*** EXERCISE DATA ***
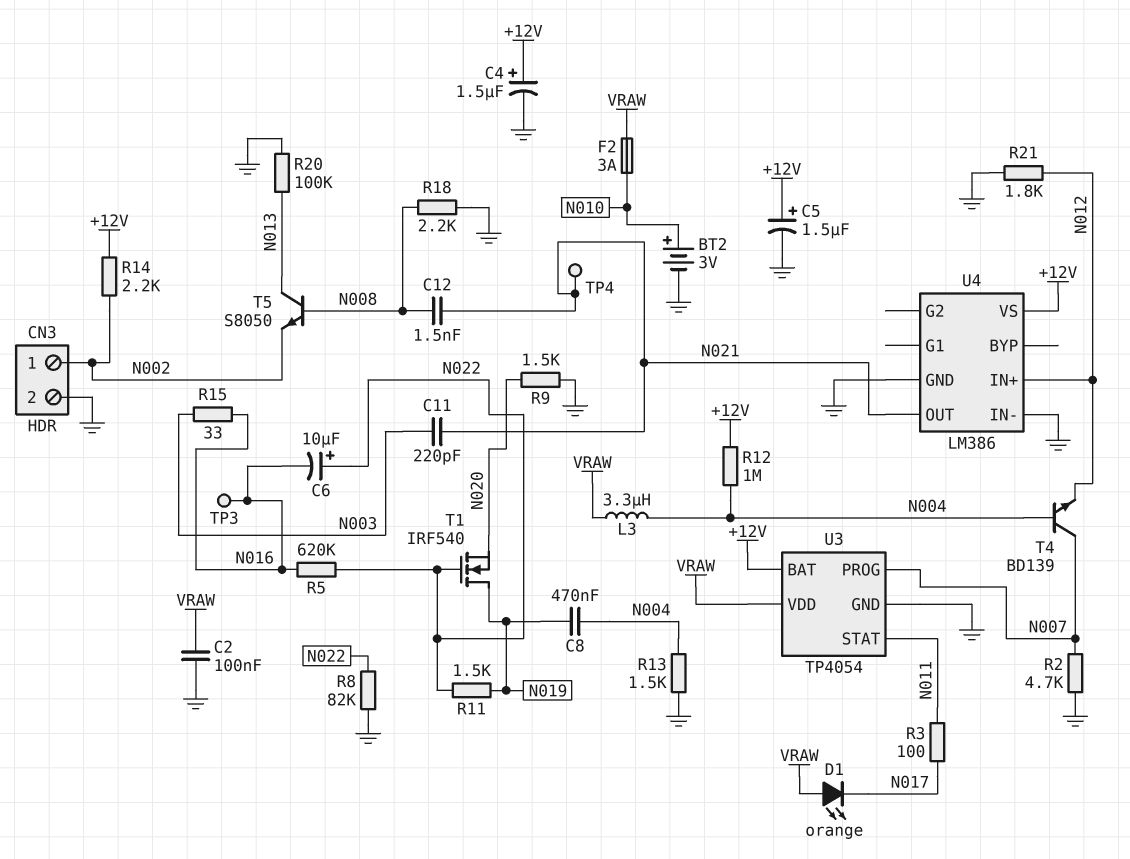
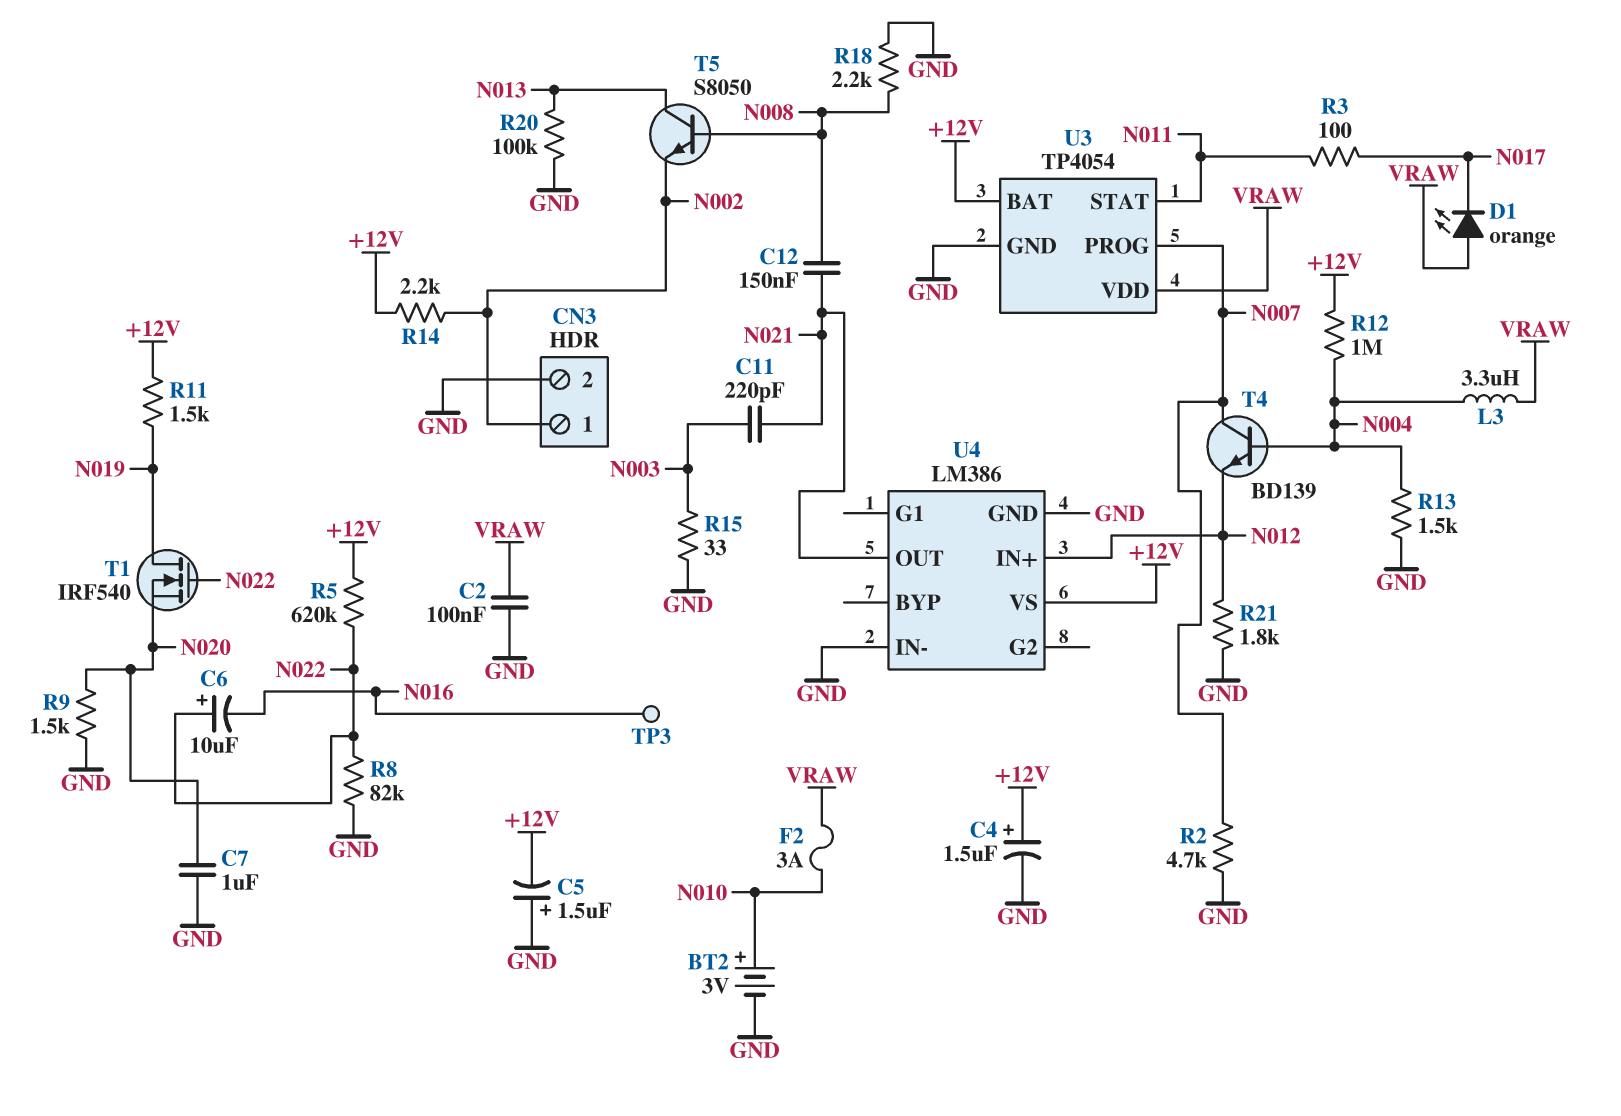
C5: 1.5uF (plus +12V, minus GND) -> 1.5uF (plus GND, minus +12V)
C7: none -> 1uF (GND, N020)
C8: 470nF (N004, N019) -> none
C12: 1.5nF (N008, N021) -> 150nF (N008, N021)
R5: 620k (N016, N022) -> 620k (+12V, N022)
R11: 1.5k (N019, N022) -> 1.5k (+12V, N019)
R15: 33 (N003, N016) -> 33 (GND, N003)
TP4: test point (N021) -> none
***
## WORK ITEM
Return the material verbatim; the images are not to appear in the copy.

## RESULT FOR THIS EXERCISE
C5: 1.5uF (plus +12V, minus GND) -> 1.5uF (plus GND, minus +12V)
C7: none -> 1uF (GND, N020)
C8: 470nF (N004, N019) -> none
C12: 1.5nF (N008, N021) -> 150nF (N008, N021)
R5: 620k (N016, N022) -> 620k (+12V, N022)
R11: 1.5k (N019, N022) -> 1.5k (+12V, N019)
R15: 33 (N003, N016) -> 33 (GND, N003)
TP4: test point (N021) -> none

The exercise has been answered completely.